Object state change records
--- START ---
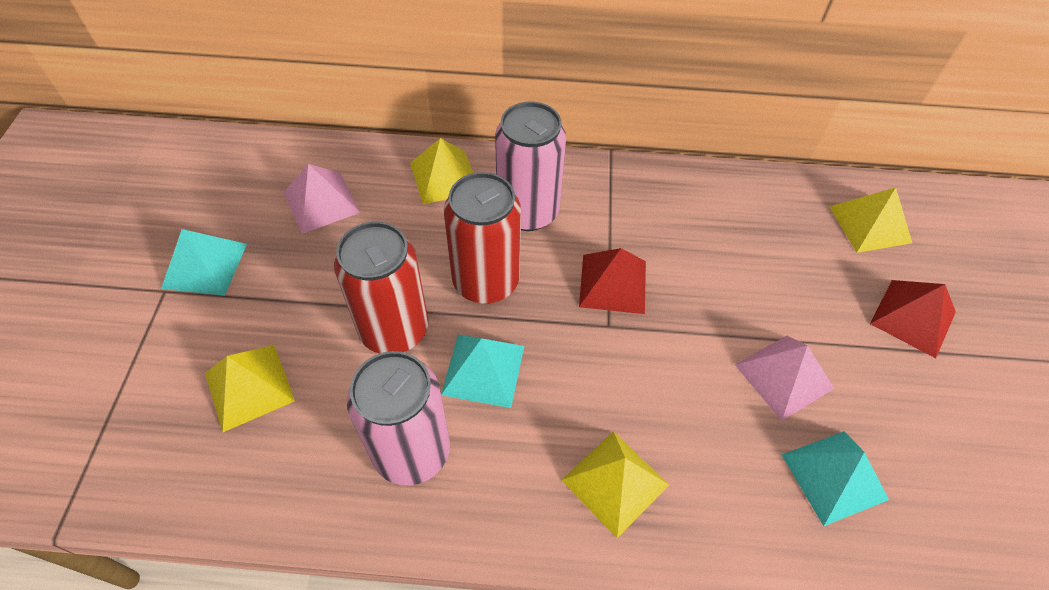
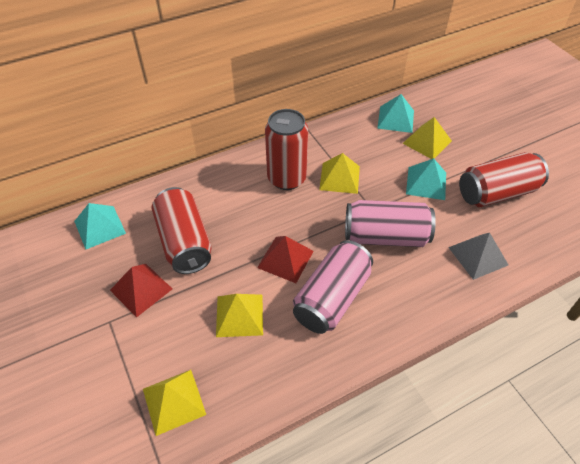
grey pyramid: 0 -> 1
pink pyramid: 2 -> 0
red can: 2 -> 3

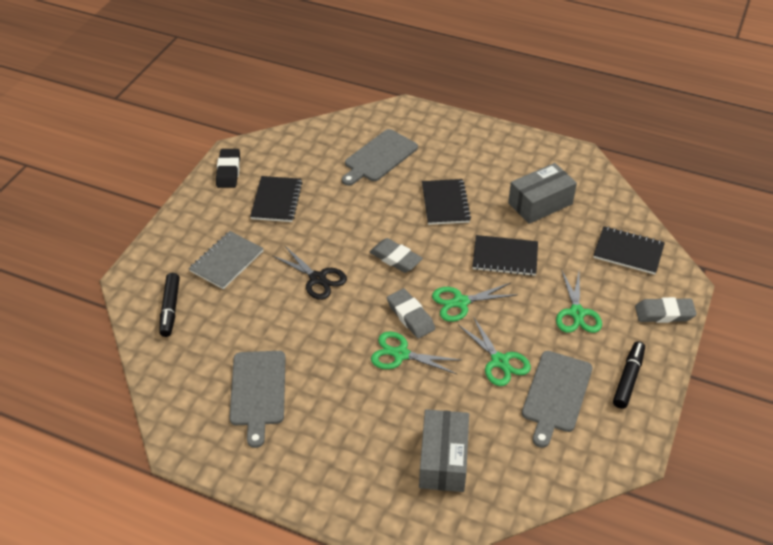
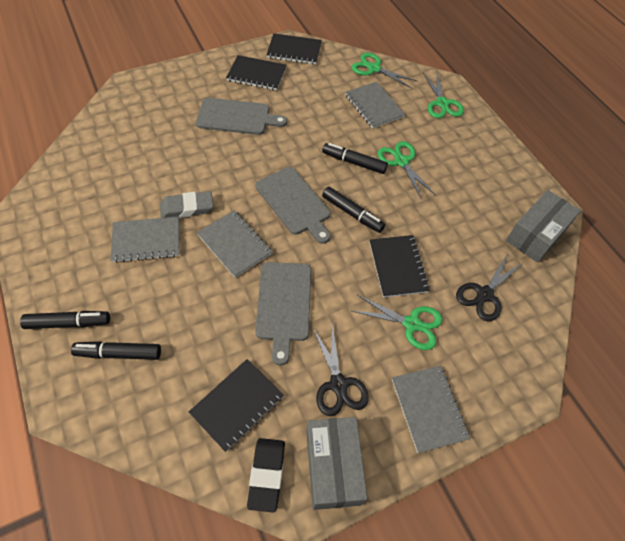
black marker: 2 -> 4
black scissors: 1 -> 2
grey eraser: 3 -> 1
grey notebook: 1 -> 4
--- END ---
Required work: Repeat, without changes, every line from the one that contains "black marker: 2 -> 4" through the final line of the data.

Response to the exercise:
black marker: 2 -> 4
black scissors: 1 -> 2
grey eraser: 3 -> 1
grey notebook: 1 -> 4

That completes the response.